What you need to do => Each line in the data holding "dice" should be listed.

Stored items

Content starts

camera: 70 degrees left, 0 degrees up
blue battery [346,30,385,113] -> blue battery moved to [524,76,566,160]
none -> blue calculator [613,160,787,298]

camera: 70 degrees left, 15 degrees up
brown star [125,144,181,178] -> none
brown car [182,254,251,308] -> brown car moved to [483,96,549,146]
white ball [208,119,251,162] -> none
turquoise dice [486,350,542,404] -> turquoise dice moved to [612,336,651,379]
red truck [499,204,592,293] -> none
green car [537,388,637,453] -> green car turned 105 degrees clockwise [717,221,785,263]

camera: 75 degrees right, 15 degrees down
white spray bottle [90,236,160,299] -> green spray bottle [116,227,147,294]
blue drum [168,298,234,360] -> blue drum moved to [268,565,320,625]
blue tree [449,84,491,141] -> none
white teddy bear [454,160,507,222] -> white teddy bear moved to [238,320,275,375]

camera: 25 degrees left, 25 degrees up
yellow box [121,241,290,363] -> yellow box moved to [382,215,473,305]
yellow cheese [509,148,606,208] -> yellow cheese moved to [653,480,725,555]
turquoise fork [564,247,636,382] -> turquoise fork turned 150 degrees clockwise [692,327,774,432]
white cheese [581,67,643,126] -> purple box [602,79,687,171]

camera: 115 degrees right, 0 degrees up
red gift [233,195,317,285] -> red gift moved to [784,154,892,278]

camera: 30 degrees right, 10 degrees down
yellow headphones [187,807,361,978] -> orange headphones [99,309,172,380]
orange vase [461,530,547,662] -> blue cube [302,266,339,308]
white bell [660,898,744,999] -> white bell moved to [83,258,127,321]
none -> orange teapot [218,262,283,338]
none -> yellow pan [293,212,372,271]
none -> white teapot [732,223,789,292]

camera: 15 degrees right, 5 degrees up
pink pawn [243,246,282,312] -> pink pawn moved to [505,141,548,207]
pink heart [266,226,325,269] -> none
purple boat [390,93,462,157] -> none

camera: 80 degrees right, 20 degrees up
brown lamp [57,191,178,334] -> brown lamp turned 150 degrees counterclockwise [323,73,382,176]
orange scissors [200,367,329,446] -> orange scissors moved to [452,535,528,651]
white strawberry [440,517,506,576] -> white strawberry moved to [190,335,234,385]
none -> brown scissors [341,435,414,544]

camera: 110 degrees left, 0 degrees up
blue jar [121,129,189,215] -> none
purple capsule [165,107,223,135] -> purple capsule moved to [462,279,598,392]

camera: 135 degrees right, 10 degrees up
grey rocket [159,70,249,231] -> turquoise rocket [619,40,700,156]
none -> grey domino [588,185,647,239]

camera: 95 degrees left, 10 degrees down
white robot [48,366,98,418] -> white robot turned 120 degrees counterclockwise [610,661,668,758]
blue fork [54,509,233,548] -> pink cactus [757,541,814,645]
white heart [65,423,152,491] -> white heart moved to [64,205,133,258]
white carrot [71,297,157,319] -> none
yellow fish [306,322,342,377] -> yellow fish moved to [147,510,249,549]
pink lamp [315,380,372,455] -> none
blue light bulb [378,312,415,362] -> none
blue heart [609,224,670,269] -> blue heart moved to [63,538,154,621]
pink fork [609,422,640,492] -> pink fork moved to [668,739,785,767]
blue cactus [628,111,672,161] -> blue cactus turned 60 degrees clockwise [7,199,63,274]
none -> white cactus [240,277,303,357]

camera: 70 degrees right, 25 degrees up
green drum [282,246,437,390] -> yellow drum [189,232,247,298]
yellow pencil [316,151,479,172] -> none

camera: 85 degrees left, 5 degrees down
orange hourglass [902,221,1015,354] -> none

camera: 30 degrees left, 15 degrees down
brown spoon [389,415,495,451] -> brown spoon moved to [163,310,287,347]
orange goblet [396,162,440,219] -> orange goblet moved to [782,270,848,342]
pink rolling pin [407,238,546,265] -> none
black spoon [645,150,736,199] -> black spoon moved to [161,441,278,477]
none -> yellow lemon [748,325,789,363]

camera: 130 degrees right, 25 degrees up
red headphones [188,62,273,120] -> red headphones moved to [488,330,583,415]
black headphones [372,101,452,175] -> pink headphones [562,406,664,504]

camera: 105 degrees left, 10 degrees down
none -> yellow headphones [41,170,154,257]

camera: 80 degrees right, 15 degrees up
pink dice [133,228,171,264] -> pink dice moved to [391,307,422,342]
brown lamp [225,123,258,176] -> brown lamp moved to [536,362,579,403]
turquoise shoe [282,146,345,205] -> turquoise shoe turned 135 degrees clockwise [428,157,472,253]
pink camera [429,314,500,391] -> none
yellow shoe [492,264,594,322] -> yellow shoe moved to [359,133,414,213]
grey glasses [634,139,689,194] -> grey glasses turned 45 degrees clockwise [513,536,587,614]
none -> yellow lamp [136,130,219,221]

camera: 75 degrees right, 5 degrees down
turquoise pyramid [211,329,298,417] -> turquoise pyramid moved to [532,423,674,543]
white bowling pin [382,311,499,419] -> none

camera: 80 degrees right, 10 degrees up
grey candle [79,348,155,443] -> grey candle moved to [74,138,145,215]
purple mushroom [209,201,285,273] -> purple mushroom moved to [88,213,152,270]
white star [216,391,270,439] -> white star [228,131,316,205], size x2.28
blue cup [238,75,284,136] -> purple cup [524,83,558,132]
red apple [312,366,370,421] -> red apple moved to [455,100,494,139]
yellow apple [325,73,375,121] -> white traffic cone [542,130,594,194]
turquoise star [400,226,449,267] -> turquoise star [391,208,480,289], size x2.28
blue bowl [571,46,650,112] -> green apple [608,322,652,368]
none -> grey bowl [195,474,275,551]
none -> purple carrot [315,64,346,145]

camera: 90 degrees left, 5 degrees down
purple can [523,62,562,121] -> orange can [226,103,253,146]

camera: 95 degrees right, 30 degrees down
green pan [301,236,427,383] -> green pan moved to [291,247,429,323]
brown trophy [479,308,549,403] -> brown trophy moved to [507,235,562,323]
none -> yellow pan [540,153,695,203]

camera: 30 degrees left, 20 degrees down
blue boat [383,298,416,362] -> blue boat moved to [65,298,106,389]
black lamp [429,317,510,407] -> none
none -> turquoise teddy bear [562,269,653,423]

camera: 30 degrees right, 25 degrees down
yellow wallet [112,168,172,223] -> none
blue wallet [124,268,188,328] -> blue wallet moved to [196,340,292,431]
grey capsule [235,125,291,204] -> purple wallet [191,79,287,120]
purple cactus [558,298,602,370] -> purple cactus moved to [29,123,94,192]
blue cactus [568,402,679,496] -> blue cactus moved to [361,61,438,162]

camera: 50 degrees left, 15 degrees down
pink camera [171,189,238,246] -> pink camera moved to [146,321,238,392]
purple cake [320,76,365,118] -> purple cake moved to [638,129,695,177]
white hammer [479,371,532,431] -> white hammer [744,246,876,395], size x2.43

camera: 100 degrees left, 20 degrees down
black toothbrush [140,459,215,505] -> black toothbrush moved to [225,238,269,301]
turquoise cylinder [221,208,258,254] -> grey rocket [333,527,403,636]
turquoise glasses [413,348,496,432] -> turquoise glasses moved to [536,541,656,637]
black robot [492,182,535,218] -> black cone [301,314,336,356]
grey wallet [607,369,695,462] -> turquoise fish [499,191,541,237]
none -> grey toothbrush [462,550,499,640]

Content ends

Written answer =>
turquoise dice [486,350,542,404] -> turquoise dice moved to [612,336,651,379]
pink dice [133,228,171,264] -> pink dice moved to [391,307,422,342]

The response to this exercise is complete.